§ YOUR TASK
Leaving the pictures aside, return all of the data below exactly.

Scene edit records

+++++

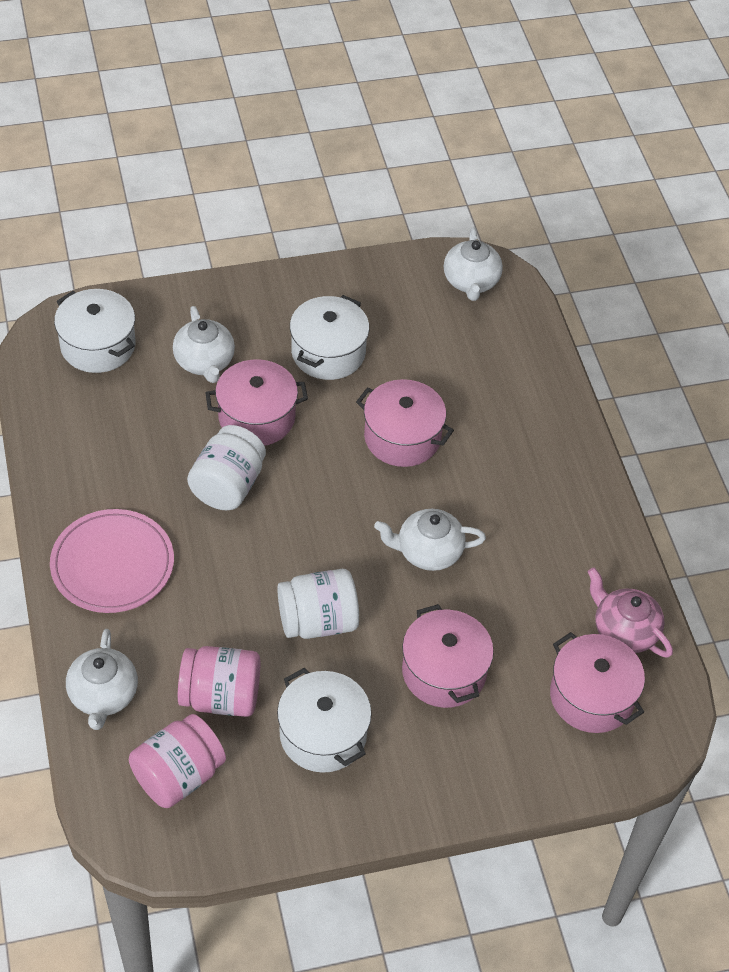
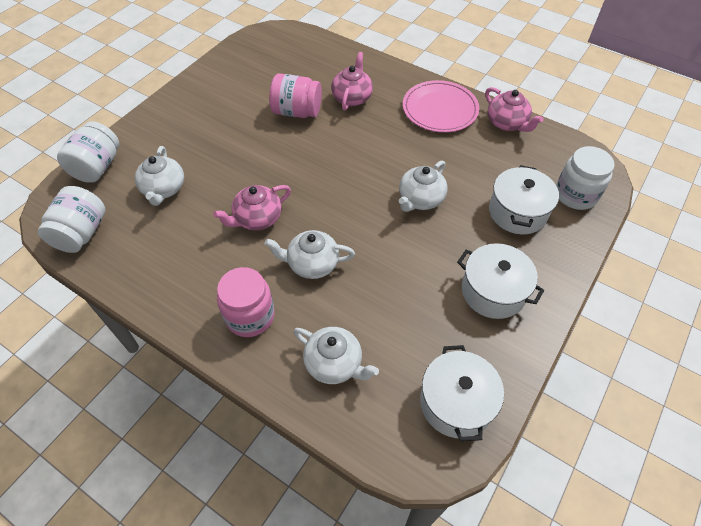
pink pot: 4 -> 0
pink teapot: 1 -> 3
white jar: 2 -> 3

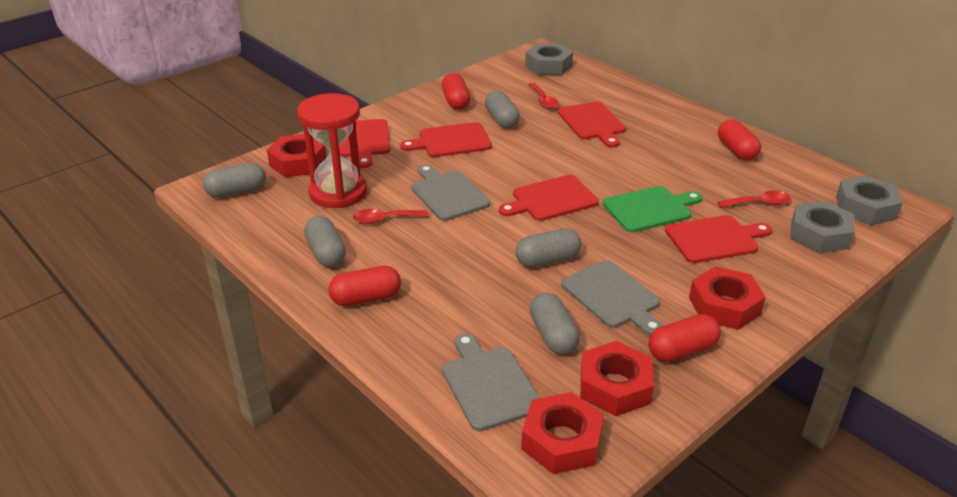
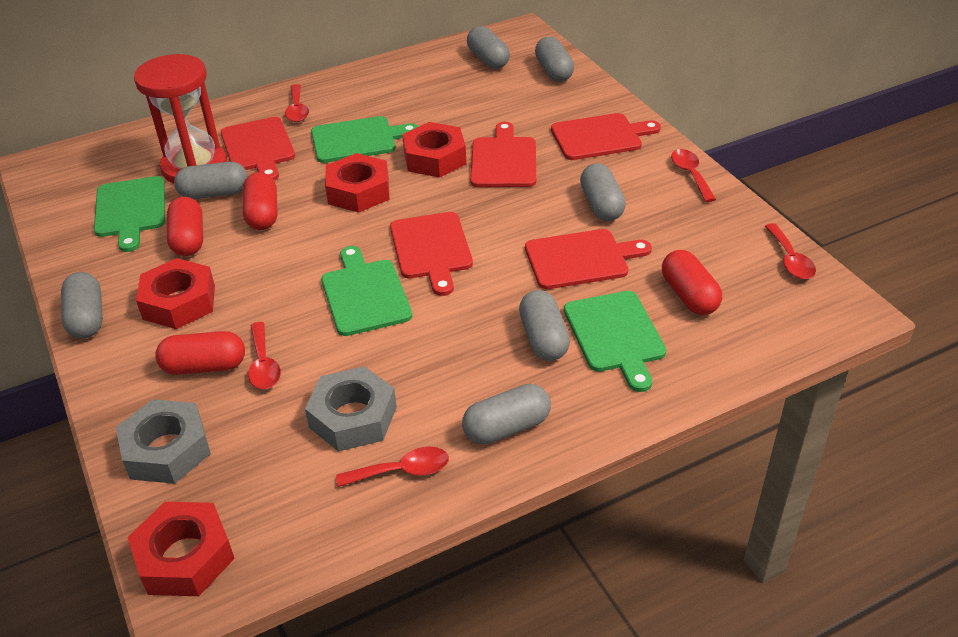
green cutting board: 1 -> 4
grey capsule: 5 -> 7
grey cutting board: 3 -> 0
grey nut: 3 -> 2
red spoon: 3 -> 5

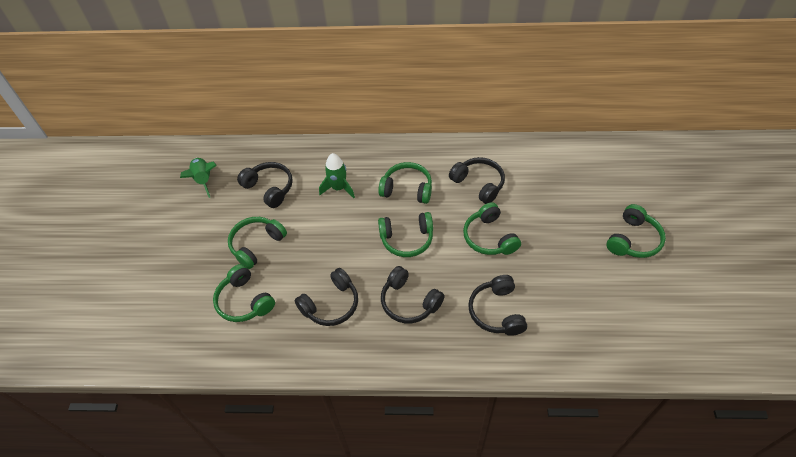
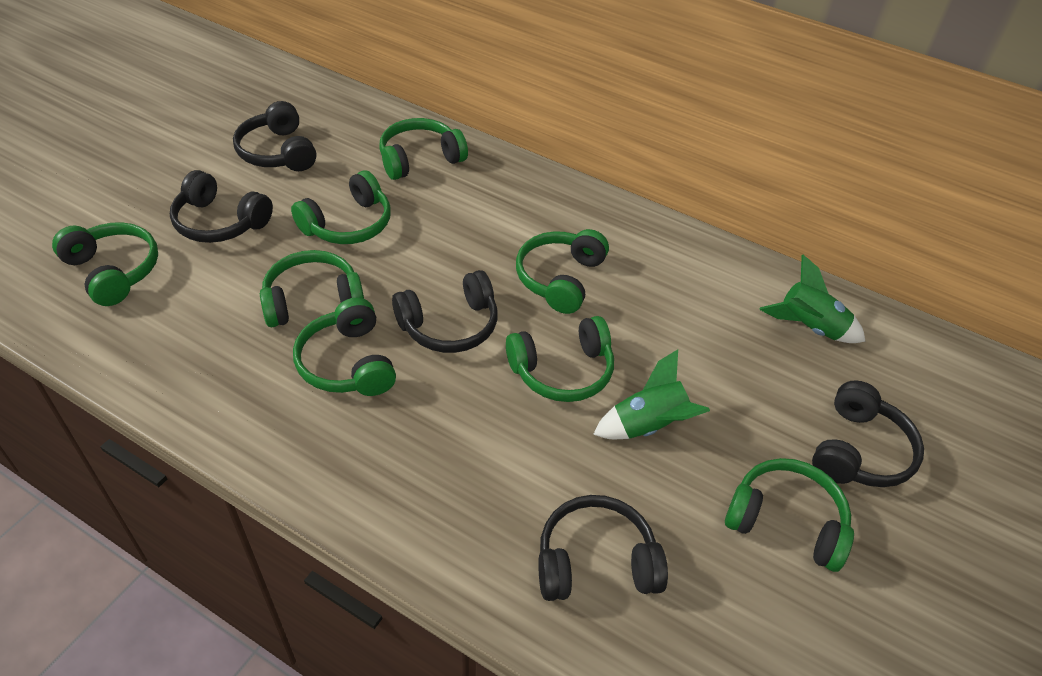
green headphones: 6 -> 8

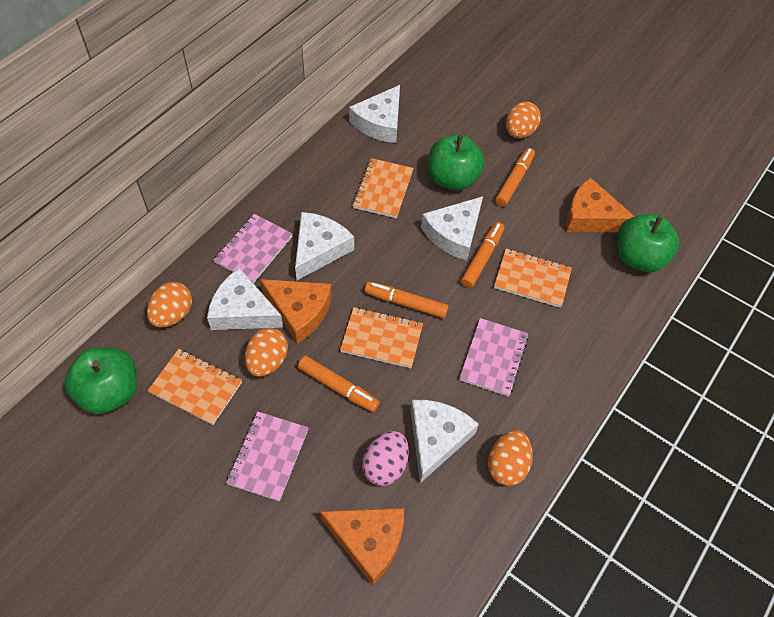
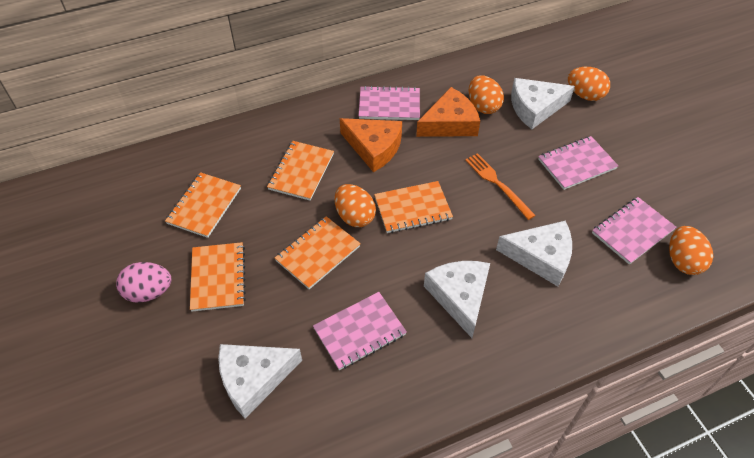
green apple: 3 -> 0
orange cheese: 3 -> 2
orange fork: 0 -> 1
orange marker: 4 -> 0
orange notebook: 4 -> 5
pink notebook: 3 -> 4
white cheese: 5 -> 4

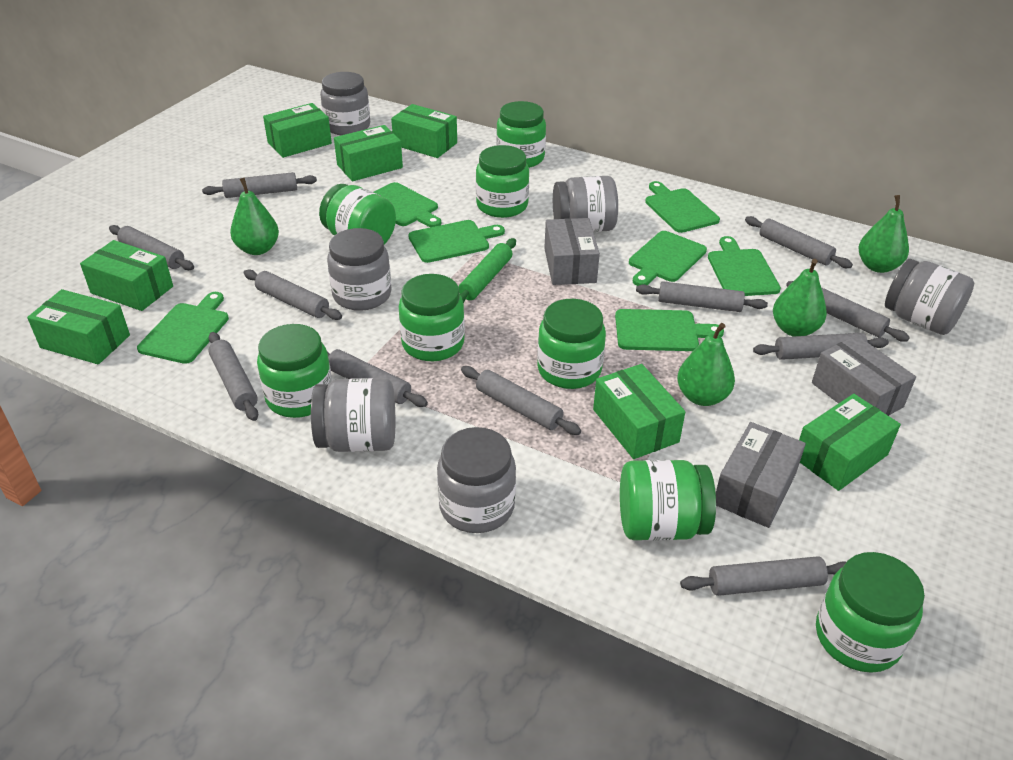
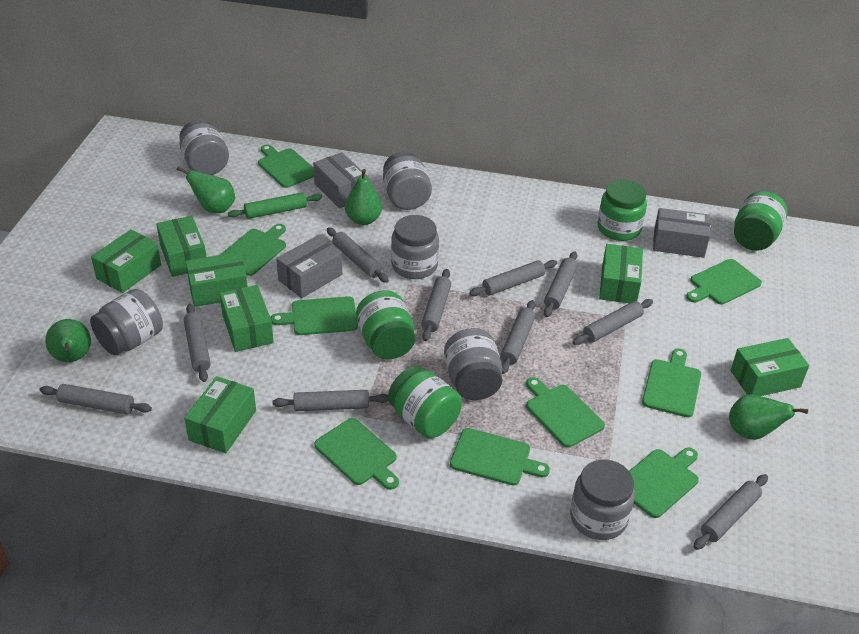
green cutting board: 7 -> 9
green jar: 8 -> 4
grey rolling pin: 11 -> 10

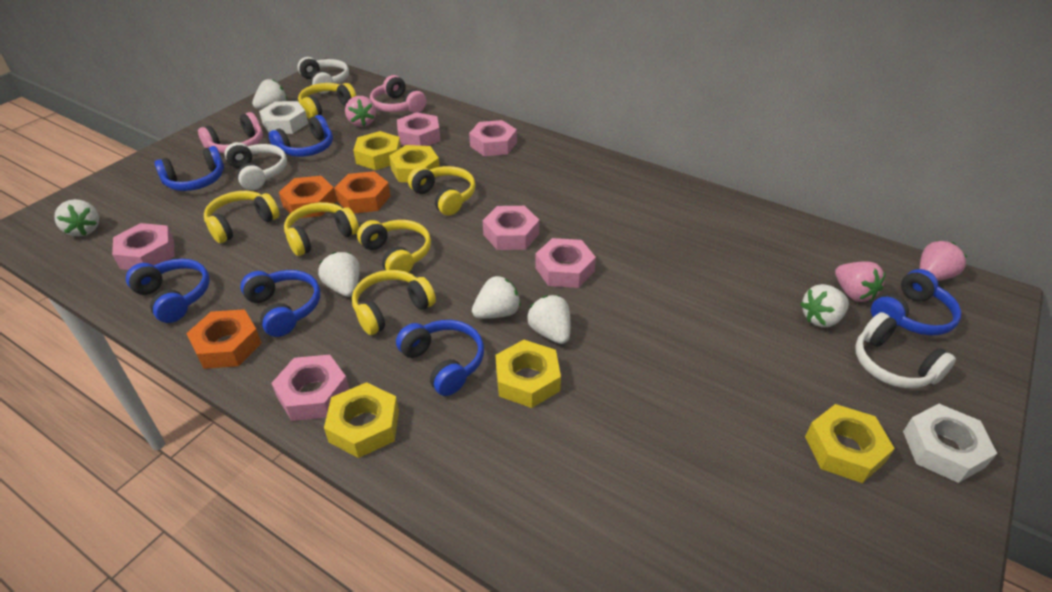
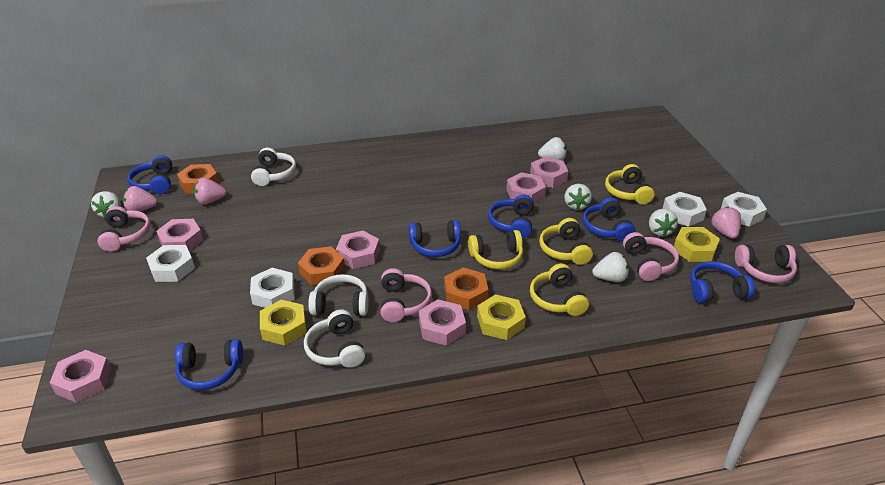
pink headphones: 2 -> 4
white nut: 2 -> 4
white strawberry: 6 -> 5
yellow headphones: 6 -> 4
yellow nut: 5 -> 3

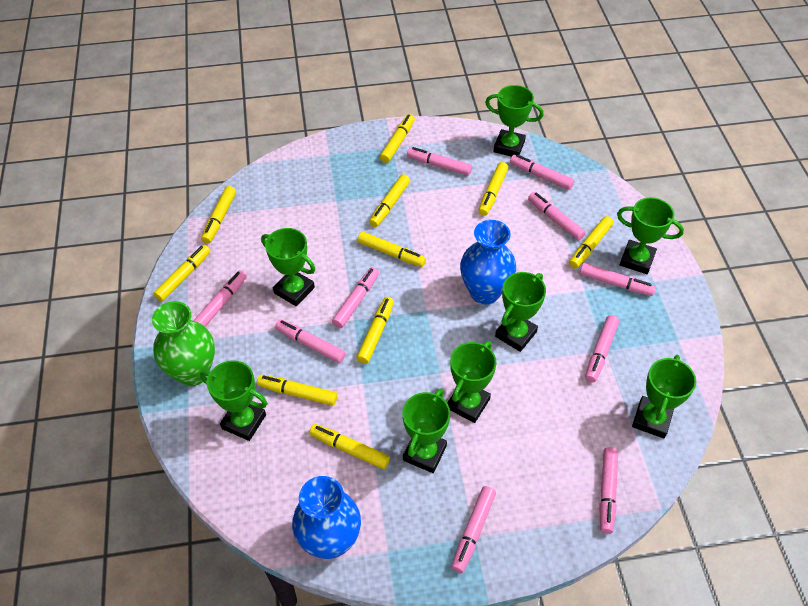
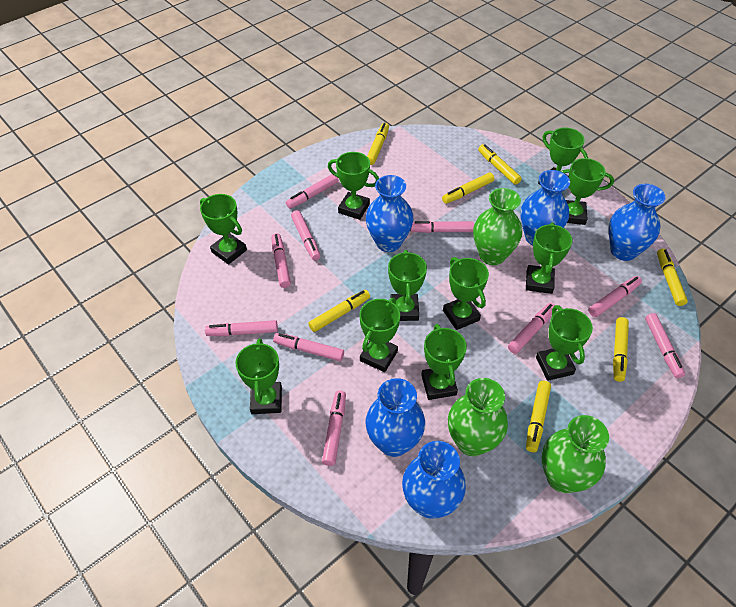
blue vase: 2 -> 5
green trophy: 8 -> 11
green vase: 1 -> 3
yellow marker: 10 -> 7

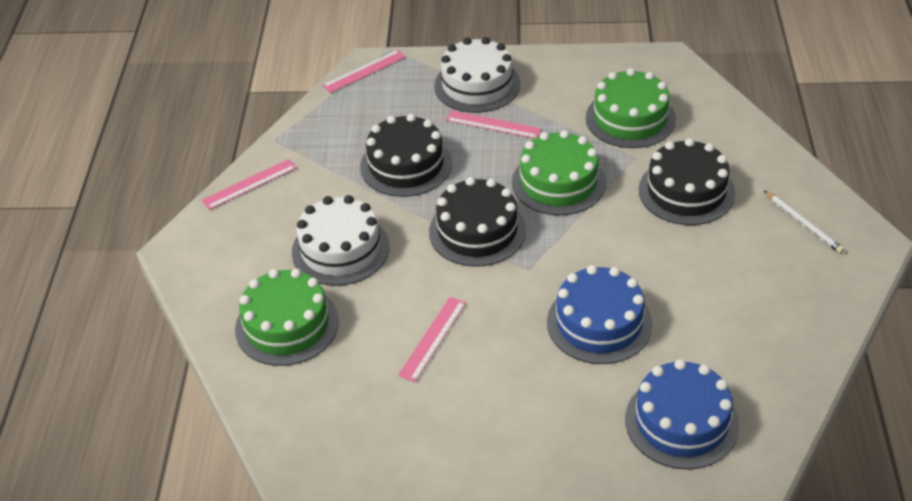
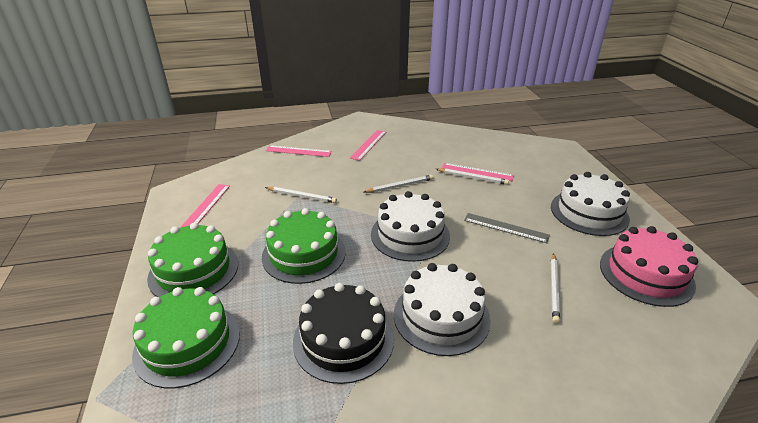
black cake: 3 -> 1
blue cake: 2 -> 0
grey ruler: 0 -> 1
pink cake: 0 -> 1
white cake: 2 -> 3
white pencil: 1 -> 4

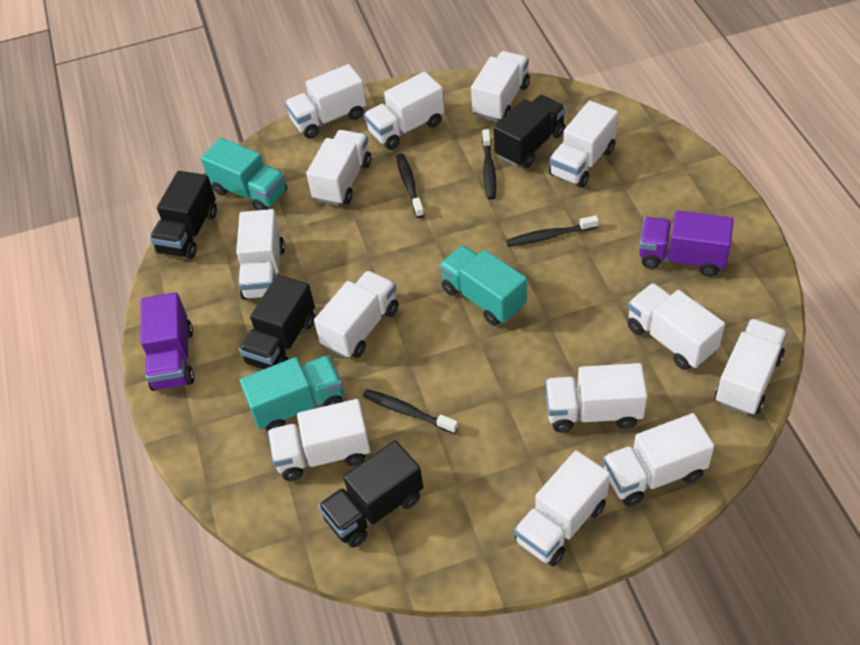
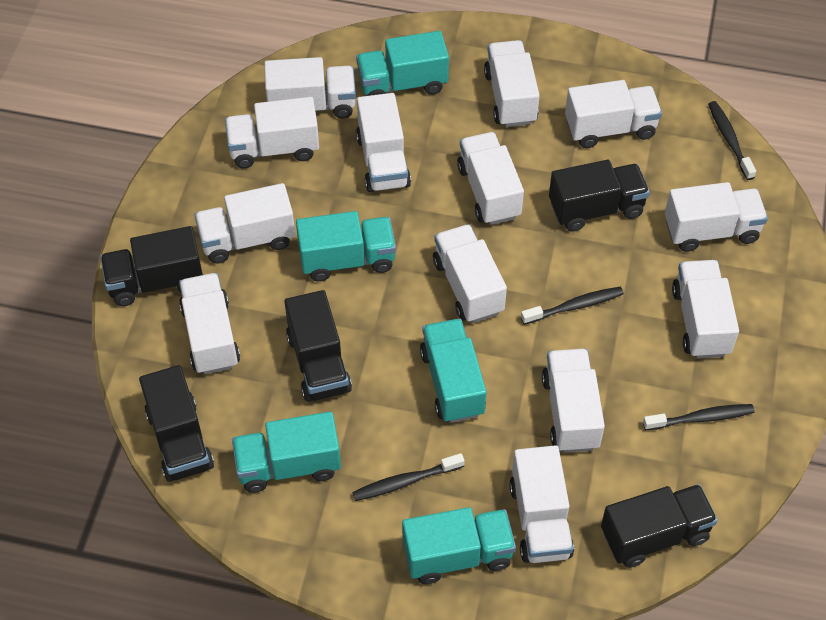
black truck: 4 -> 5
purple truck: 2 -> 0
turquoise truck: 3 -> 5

+++++

§ ANSWER TO THE PROBLEM
pink pot: 4 -> 0
pink teapot: 1 -> 3
white jar: 2 -> 3

green cutting board: 1 -> 4
grey capsule: 5 -> 7
grey cutting board: 3 -> 0
grey nut: 3 -> 2
red spoon: 3 -> 5

green headphones: 6 -> 8

green apple: 3 -> 0
orange cheese: 3 -> 2
orange fork: 0 -> 1
orange marker: 4 -> 0
orange notebook: 4 -> 5
pink notebook: 3 -> 4
white cheese: 5 -> 4

green cutting board: 7 -> 9
green jar: 8 -> 4
grey rolling pin: 11 -> 10

pink headphones: 2 -> 4
white nut: 2 -> 4
white strawberry: 6 -> 5
yellow headphones: 6 -> 4
yellow nut: 5 -> 3

blue vase: 2 -> 5
green trophy: 8 -> 11
green vase: 1 -> 3
yellow marker: 10 -> 7

black cake: 3 -> 1
blue cake: 2 -> 0
grey ruler: 0 -> 1
pink cake: 0 -> 1
white cake: 2 -> 3
white pencil: 1 -> 4

black truck: 4 -> 5
purple truck: 2 -> 0
turquoise truck: 3 -> 5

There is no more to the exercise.